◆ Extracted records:
>>

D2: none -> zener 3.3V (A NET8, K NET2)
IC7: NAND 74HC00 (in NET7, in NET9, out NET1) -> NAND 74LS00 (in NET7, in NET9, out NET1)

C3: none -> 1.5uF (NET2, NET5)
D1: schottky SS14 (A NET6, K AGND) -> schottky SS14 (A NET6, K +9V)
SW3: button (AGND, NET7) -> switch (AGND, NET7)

<<
>>

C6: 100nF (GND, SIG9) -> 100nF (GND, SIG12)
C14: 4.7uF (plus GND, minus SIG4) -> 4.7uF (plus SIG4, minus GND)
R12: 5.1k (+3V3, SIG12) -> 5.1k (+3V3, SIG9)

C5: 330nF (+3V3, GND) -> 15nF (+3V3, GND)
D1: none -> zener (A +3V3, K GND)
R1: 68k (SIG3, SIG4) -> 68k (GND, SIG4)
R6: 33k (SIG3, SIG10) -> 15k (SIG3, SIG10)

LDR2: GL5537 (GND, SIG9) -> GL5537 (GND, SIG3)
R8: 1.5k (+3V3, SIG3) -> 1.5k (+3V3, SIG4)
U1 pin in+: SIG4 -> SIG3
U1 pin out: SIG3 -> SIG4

<<
>>

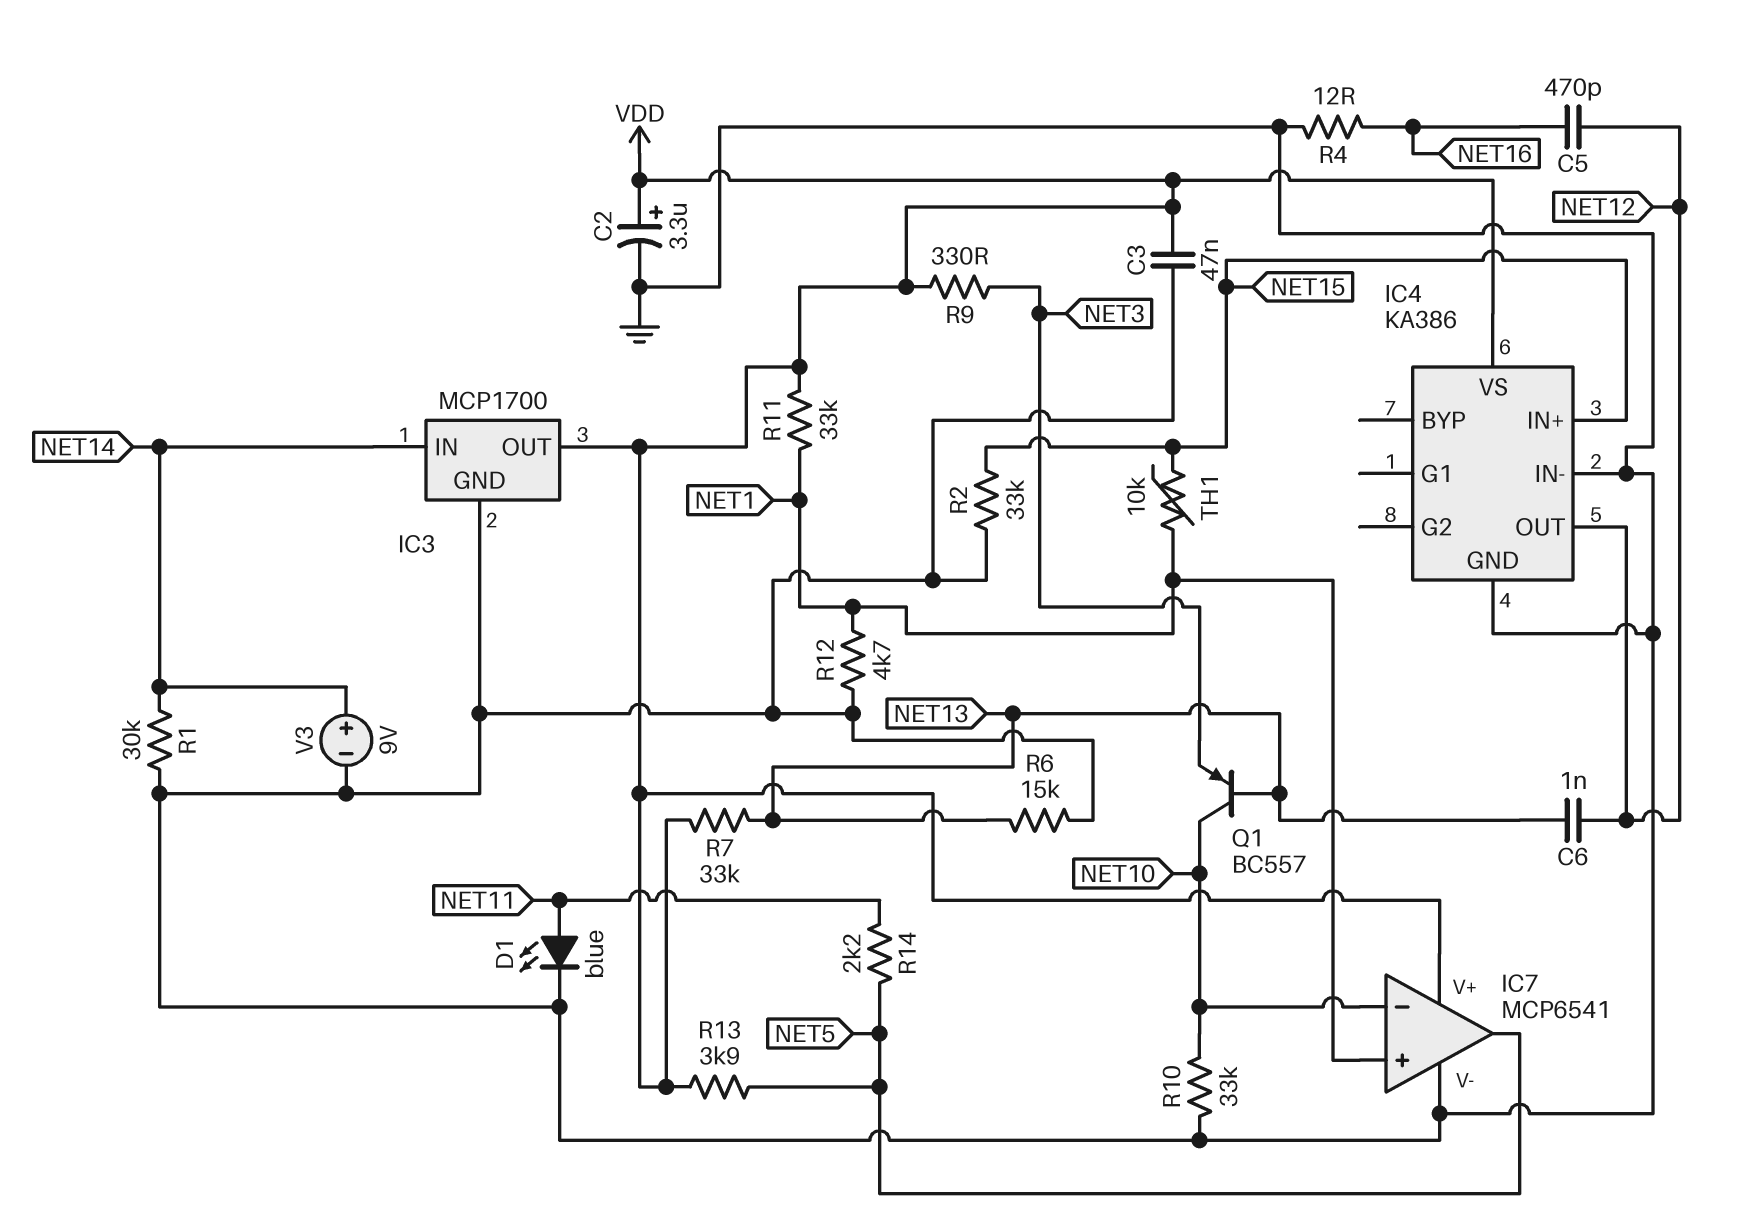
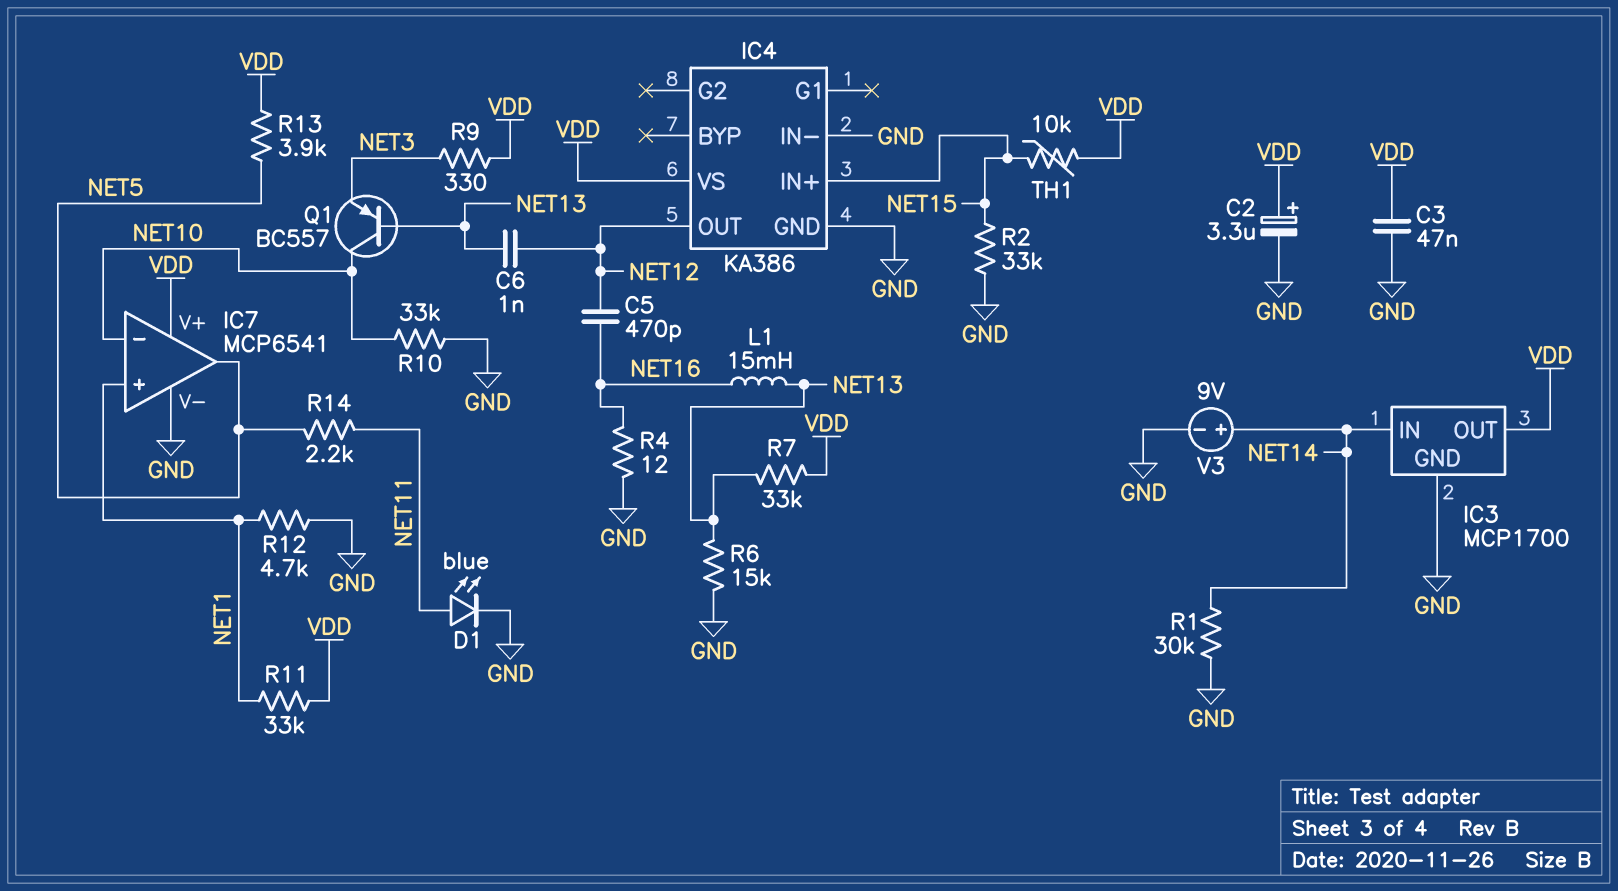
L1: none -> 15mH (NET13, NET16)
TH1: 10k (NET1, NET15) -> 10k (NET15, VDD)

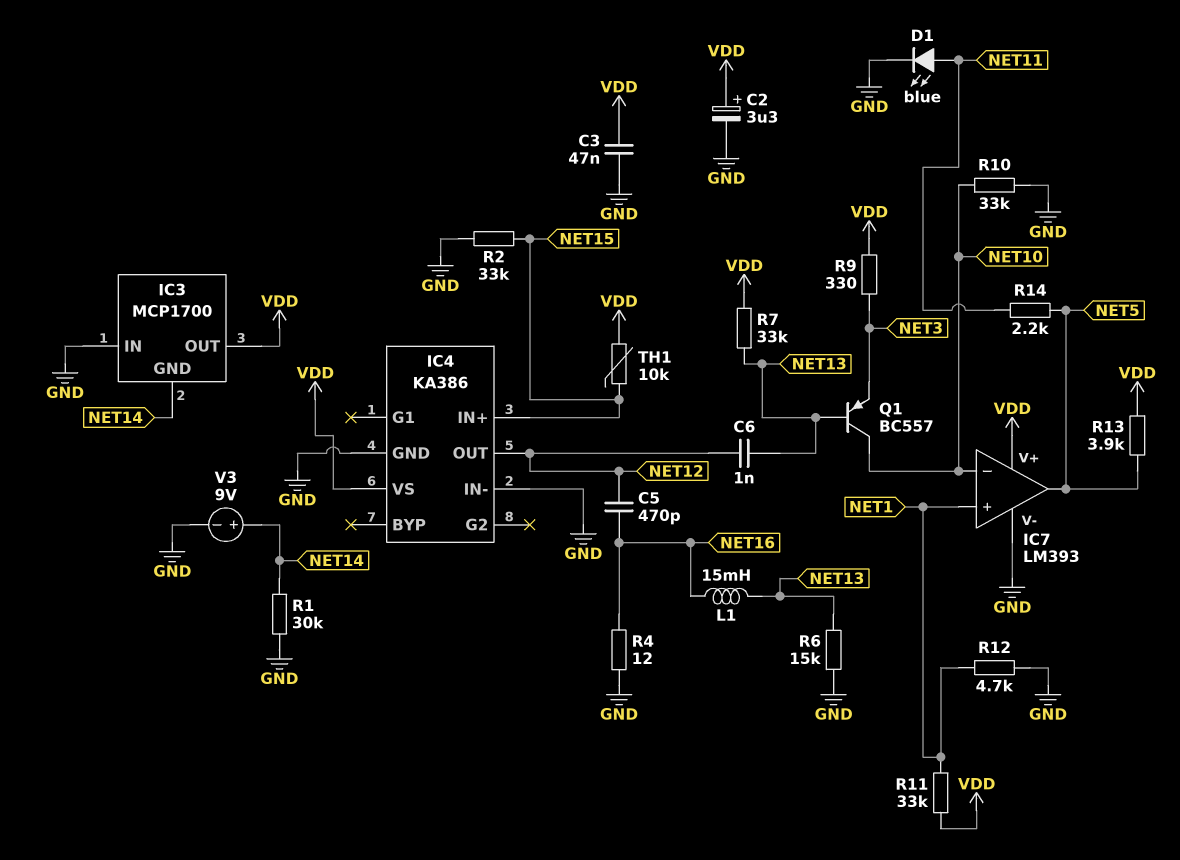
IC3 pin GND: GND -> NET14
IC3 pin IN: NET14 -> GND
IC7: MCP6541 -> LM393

<<

Look above for the line containing "L1: none -> 15mH (NET13, NET16)", then write out every line from there down to the line containing "IC7: MCP6541 -> LM393", that line included, with no pictures.

◆ Task result:
L1: none -> 15mH (NET13, NET16)
TH1: 10k (NET1, NET15) -> 10k (NET15, VDD)

IC3 pin GND: GND -> NET14
IC3 pin IN: NET14 -> GND
IC7: MCP6541 -> LM393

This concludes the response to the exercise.